[Start of Attachment]

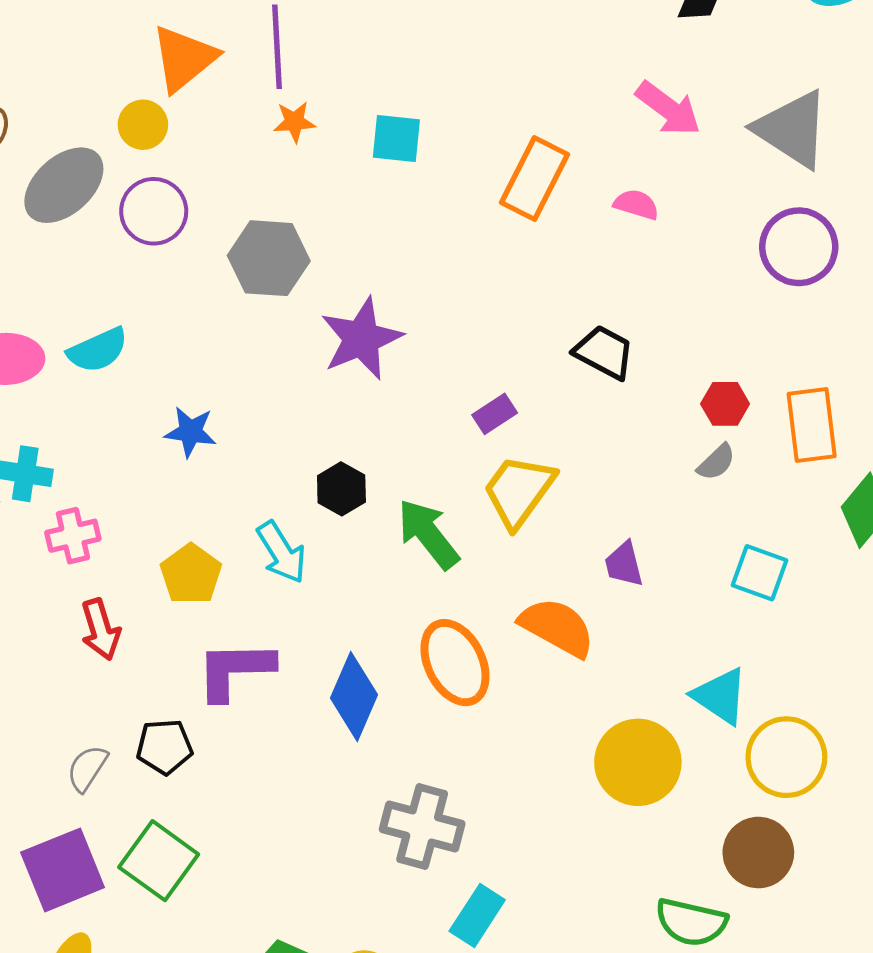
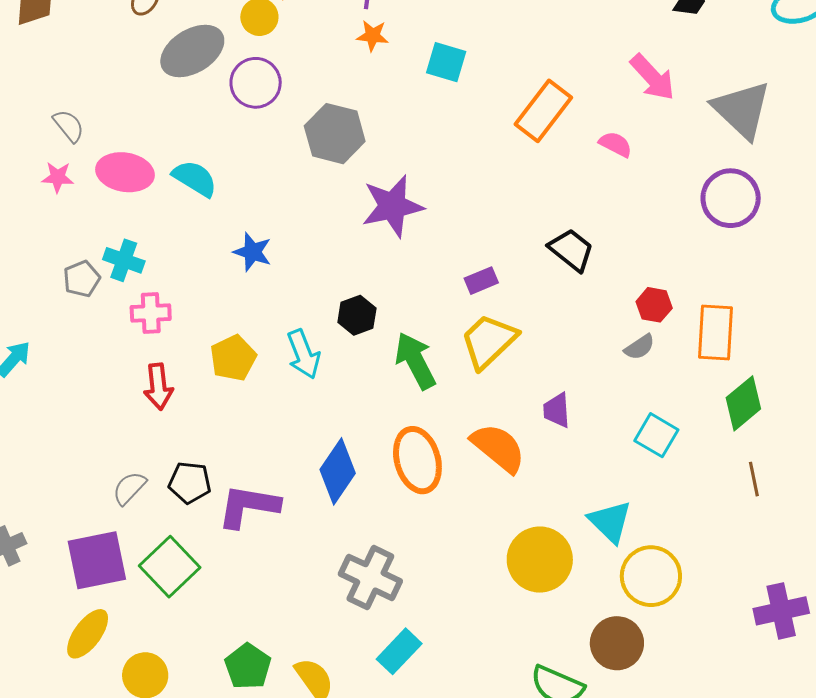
cyan semicircle: (98, 350) -> (195, 178), turned -135
purple L-shape: (235, 670) -> (248, 506), moved

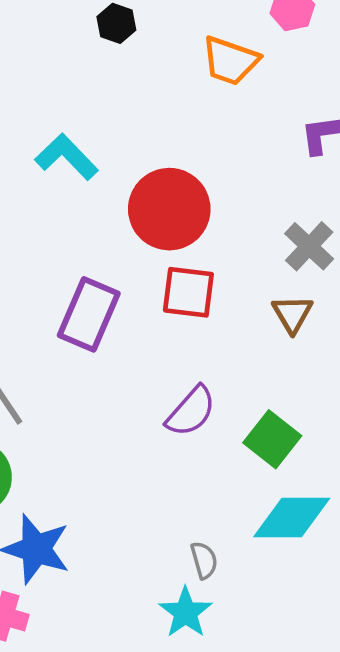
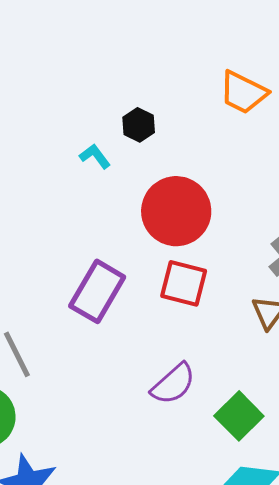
black hexagon: (116, 23) -> (139, 125), moved
cyan L-shape: (66, 157) -> (95, 156), size x0.6

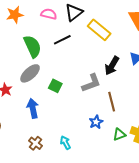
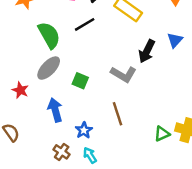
gray L-shape: (91, 83) -> (123, 74), turned 55
brown line: (112, 102) -> (118, 114), moved
blue star: (96, 122) -> (84, 130), moved
cyan arrow: (65, 143) -> (90, 155), moved

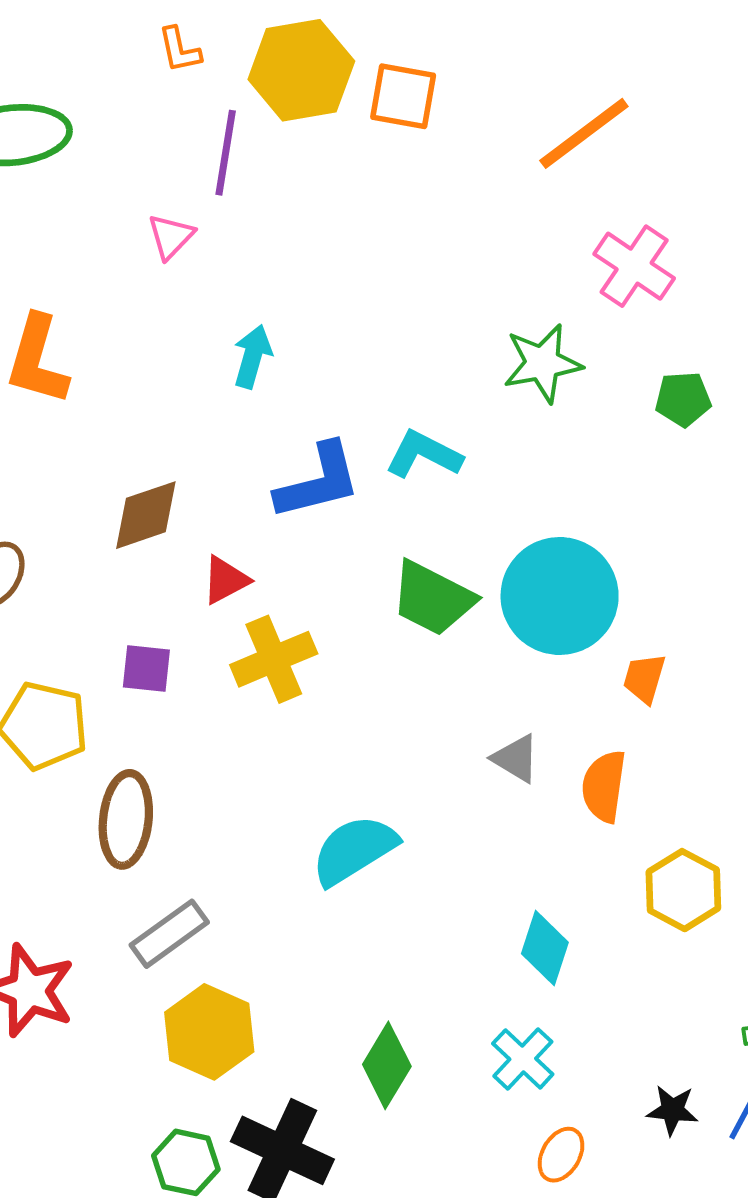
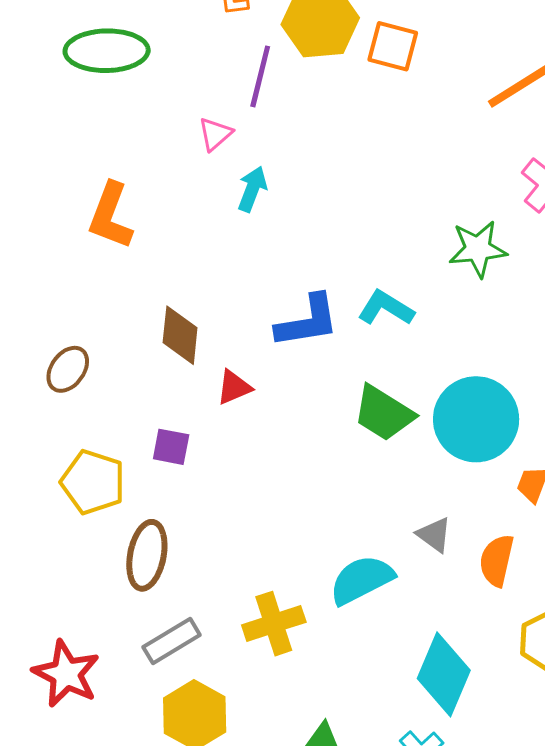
cyan arrow: (252, 356) -> (252, 189), moved
brown diamond: (146, 515) -> (180, 335), turned -70
yellow cross: (274, 659) -> (274, 624), moved
cyan semicircle: (354, 850) -> (362, 580), moved
cyan diamond: (545, 948) -> (444, 674), size x1.5

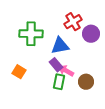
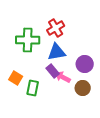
red cross: (73, 22) -> (56, 28), moved
purple circle: (91, 34) -> (85, 64), moved
green rectangle: (59, 82) -> (33, 88), moved

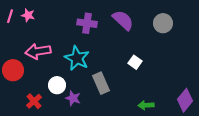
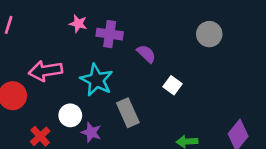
pink star: (28, 15) -> (78, 24), moved
purple semicircle: (123, 20) -> (146, 54), moved, size x0.7

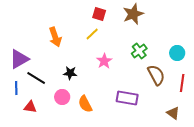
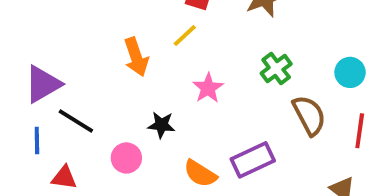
orange arrow: (55, 37) -> (136, 57), moved
black star: (70, 73) -> (161, 125), moved
purple rectangle: (127, 98) -> (253, 160), turned -35
orange semicircle: (85, 104) -> (200, 174), moved, turned -30

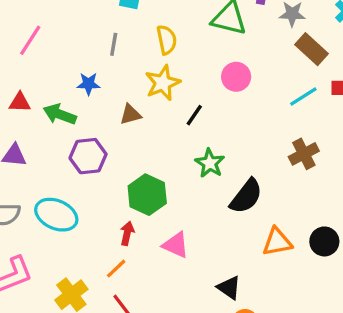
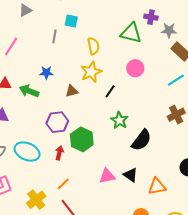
gray line: (114, 44) -> (54, 36), moved
purple hexagon: (88, 156) -> (57, 122), moved
red arrow: (127, 233) -> (59, 153), moved
orange triangle: (277, 242) -> (157, 186), moved
pink triangle: (176, 245) -> (107, 176), moved, turned -36
black triangle: (229, 288) -> (131, 175), moved

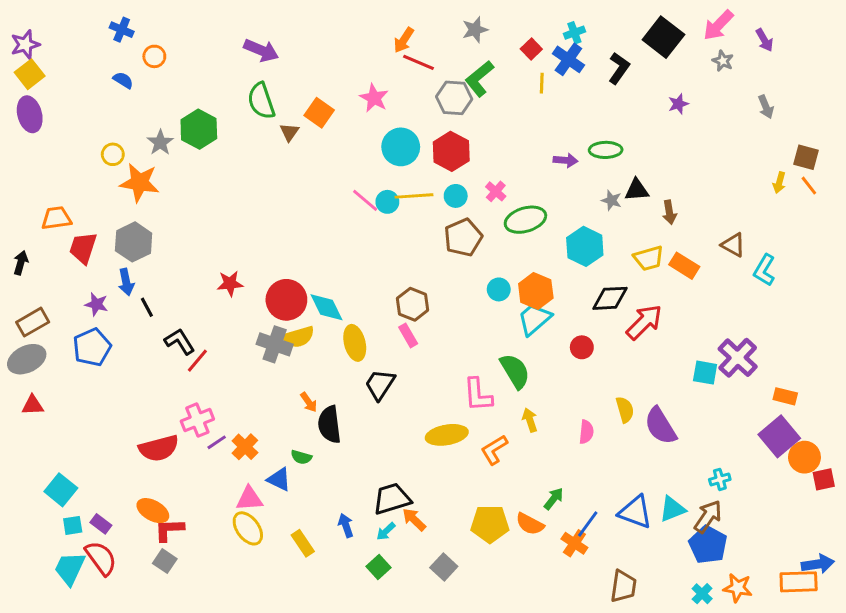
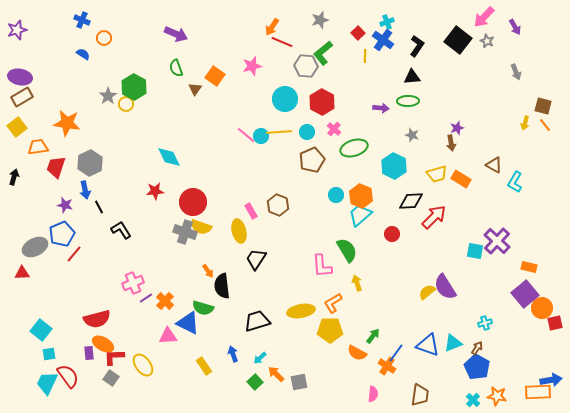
black square: (663, 37) -> (458, 40), moved
yellow square: (30, 74) -> (17, 127), moved
pink star: (374, 98) -> (252, 66), turned 30
green semicircle: (261, 101) -> (176, 68), size x0.7
purple star: (678, 104) -> (457, 128), moved
purple ellipse: (30, 114) -> (20, 77), turned -65
cyan circle: (401, 147) -> (285, 99), moved
red hexagon: (451, 151) -> (322, 102), moved
yellow circle: (113, 154) -> (126, 104), moved
orange star: (139, 183) -> (67, 123), moved
black triangle: (637, 190) -> (412, 77), moved
cyan diamond: (327, 307) -> (169, 157), moved
brown rectangle: (33, 322) -> (22, 97), moved
pink rectangle: (408, 335) -> (251, 211), moved
yellow semicircle: (298, 337) -> (201, 227), turned 35
gray ellipse: (27, 359) -> (35, 247), moved
red line: (197, 361) -> (74, 254), moved
yellow semicircle: (625, 410) -> (427, 292), moved, turned -114
pink semicircle: (586, 432) -> (373, 394), moved
yellow ellipse: (447, 435) -> (301, 311), moved
red semicircle: (159, 448) -> (97, 319), moved
green semicircle: (301, 457) -> (203, 308), size x1.5
blue triangle: (279, 479) -> (188, 323), size x1.4
black trapezoid: (392, 499) -> (257, 321), moved
brown arrow: (708, 517) -> (477, 348), size x0.6
orange arrow: (414, 519) -> (276, 374), moved
purple rectangle: (101, 524) -> (89, 353), moved, turned 48
yellow pentagon: (490, 524) -> (330, 330), moved
yellow ellipse: (248, 528) -> (143, 365), moved
gray square: (444, 567) -> (299, 382), turned 36

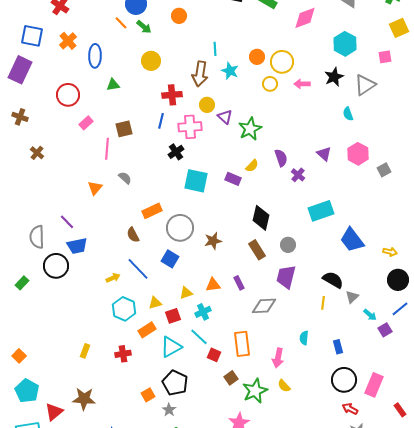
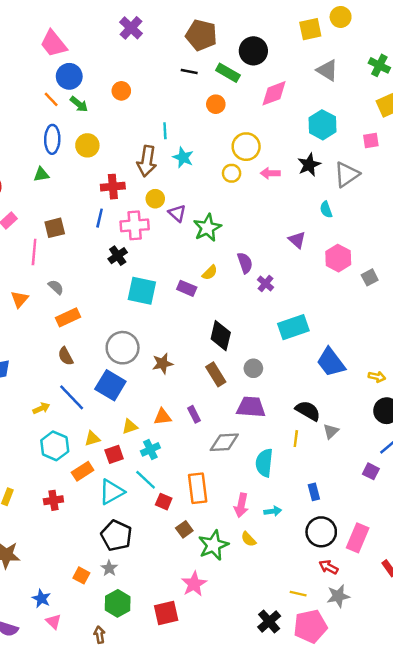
blue ellipse: (95, 56) -> (52, 139), moved
orange circle: (257, 57) -> (216, 104), moved
purple triangle: (324, 154) -> (297, 240), moved
orange rectangle: (152, 211) -> (68, 317), moved
blue square: (170, 259) -> (110, 385), size x1.4
purple trapezoid: (286, 277) -> (251, 407), turned 80
cyan arrow: (370, 315) -> (273, 511), moved, turned -48
purple square: (385, 330) -> (371, 471), turned -32
cyan semicircle: (304, 338) -> (264, 463), moved, size x1.6
orange square: (148, 395) -> (81, 575), moved, turned -32

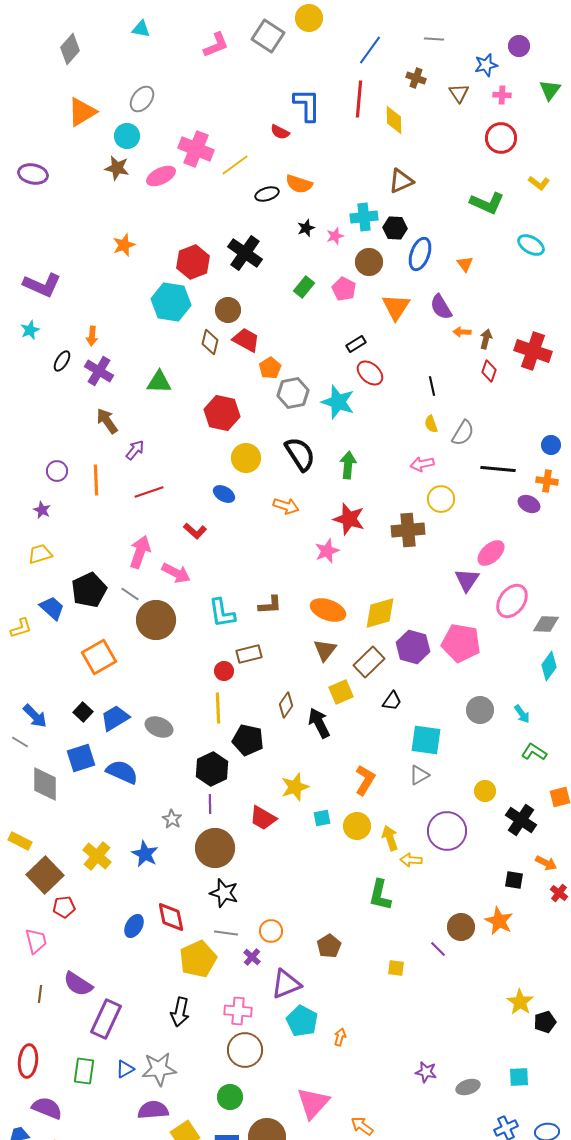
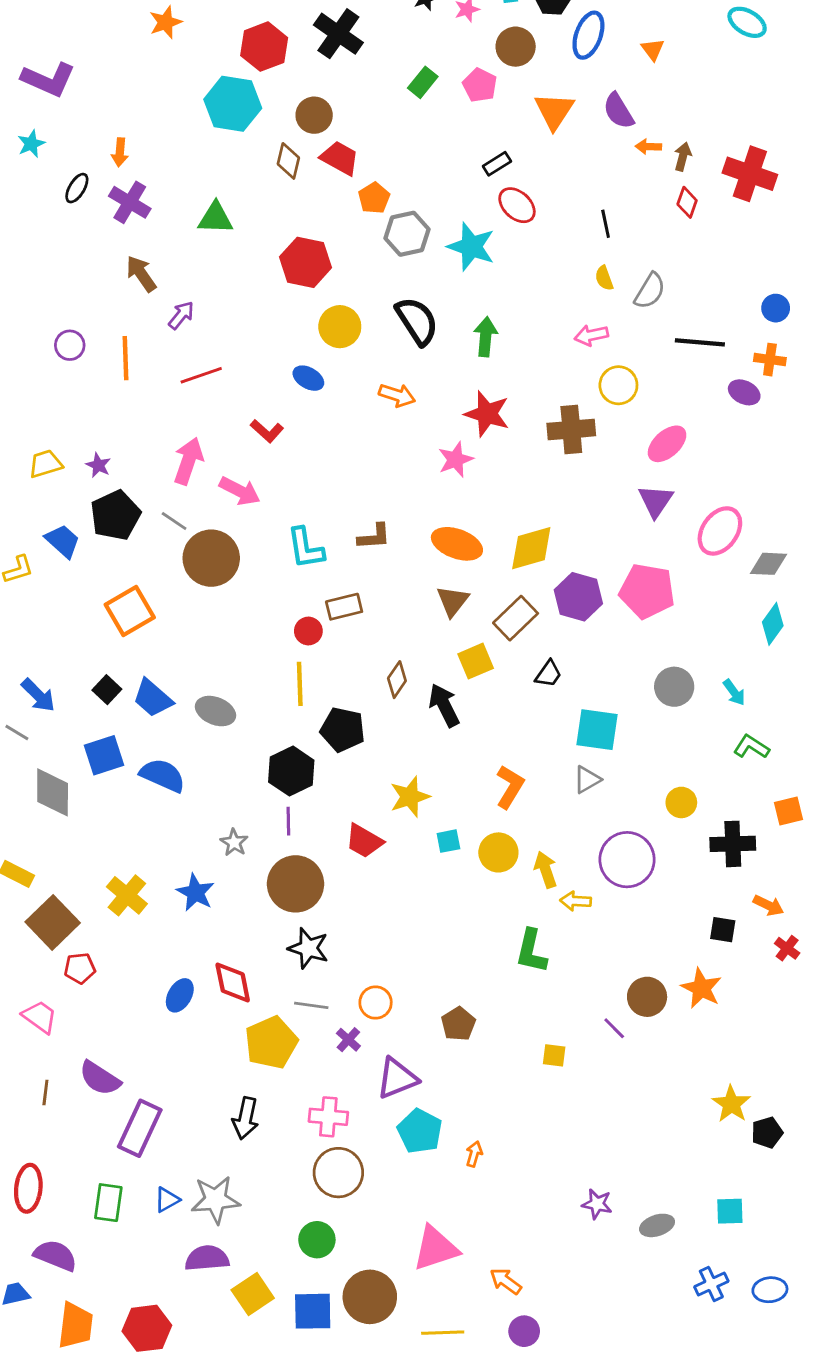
purple star: (42, 510) -> (98, 465), moved
pink ellipse: (491, 553) -> (667, 444), moved
blue trapezoid: (115, 718) -> (153, 698), turned -108
black cross: (521, 820) -> (733, 844), turned -36
pink trapezoid: (36, 941) -> (40, 1017), turned -40
pink triangle: (313, 1103) -> (436, 1248), turned 30

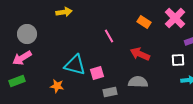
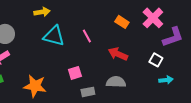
white square: (178, 60) -> (156, 60), turned 32
cyan triangle: (75, 65) -> (54, 36), moved
orange star: (57, 86) -> (35, 86), size x1.6

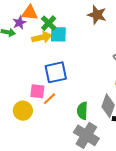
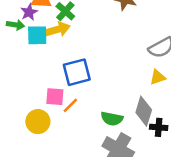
cyan square: (58, 34) -> (37, 35), moved
green semicircle: (82, 111) -> (112, 119), turned -78

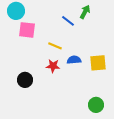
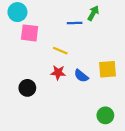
blue line: (68, 21) -> (75, 23), turned -40
blue semicircle: (74, 60) -> (81, 76), moved, turned -136

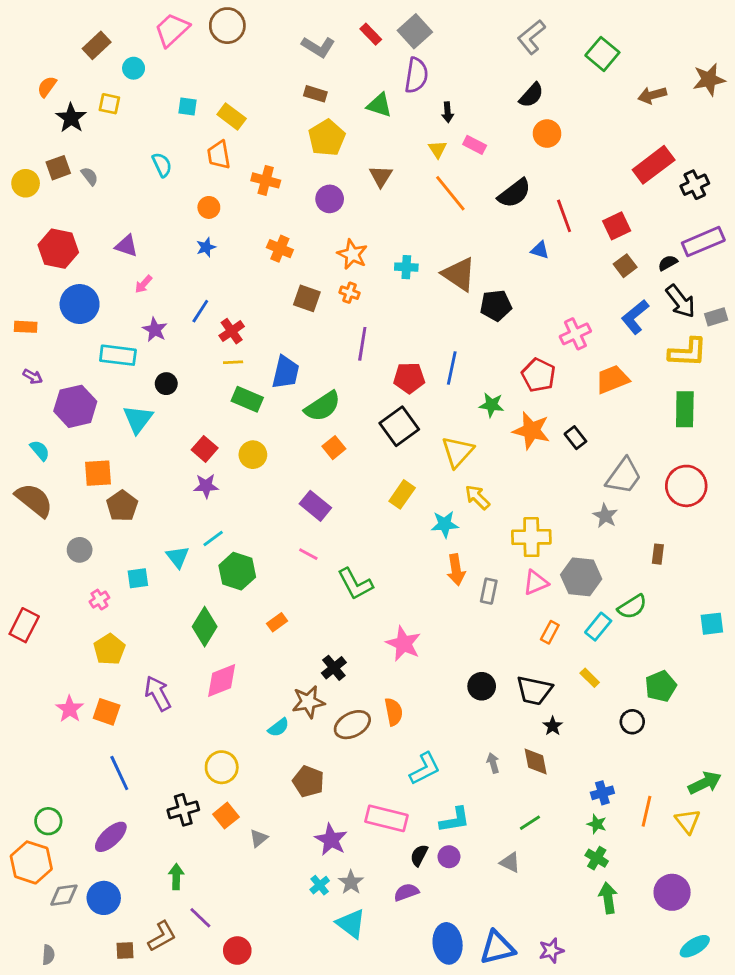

[End of Attachment]

*Problem description*.
The lines to copy exactly start with the line above that has "black star: (70, 73) -> (161, 125), moved" and go on through the line that has "purple rectangle: (101, 524)"; please include both, add nothing else, and omit the pictures.

*Answer for this exercise*.
black star: (70, 73) -> (161, 125), moved
purple rectangle: (127, 98) -> (253, 160), turned -35
orange semicircle: (85, 104) -> (200, 174), moved, turned -30

gray line: (114, 44) -> (54, 36), moved
purple hexagon: (88, 156) -> (57, 122), moved
red arrow: (127, 233) -> (59, 153), moved
orange triangle: (277, 242) -> (157, 186), moved
pink triangle: (176, 245) -> (107, 176), moved, turned -36
black triangle: (229, 288) -> (131, 175), moved

black square: (663, 37) -> (458, 40), moved
yellow square: (30, 74) -> (17, 127), moved
pink star: (374, 98) -> (252, 66), turned 30
green semicircle: (261, 101) -> (176, 68), size x0.7
purple star: (678, 104) -> (457, 128), moved
purple ellipse: (30, 114) -> (20, 77), turned -65
cyan circle: (401, 147) -> (285, 99), moved
red hexagon: (451, 151) -> (322, 102), moved
yellow circle: (113, 154) -> (126, 104), moved
orange star: (139, 183) -> (67, 123), moved
black triangle: (637, 190) -> (412, 77), moved
cyan diamond: (327, 307) -> (169, 157), moved
brown rectangle: (33, 322) -> (22, 97), moved
pink rectangle: (408, 335) -> (251, 211), moved
yellow semicircle: (298, 337) -> (201, 227), turned 35
gray ellipse: (27, 359) -> (35, 247), moved
red line: (197, 361) -> (74, 254), moved
yellow semicircle: (625, 410) -> (427, 292), moved, turned -114
pink semicircle: (586, 432) -> (373, 394), moved
yellow ellipse: (447, 435) -> (301, 311), moved
red semicircle: (159, 448) -> (97, 319), moved
green semicircle: (301, 457) -> (203, 308), size x1.5
blue triangle: (279, 479) -> (188, 323), size x1.4
black trapezoid: (392, 499) -> (257, 321), moved
brown arrow: (708, 517) -> (477, 348), size x0.6
orange arrow: (414, 519) -> (276, 374), moved
purple rectangle: (101, 524) -> (89, 353), moved, turned 48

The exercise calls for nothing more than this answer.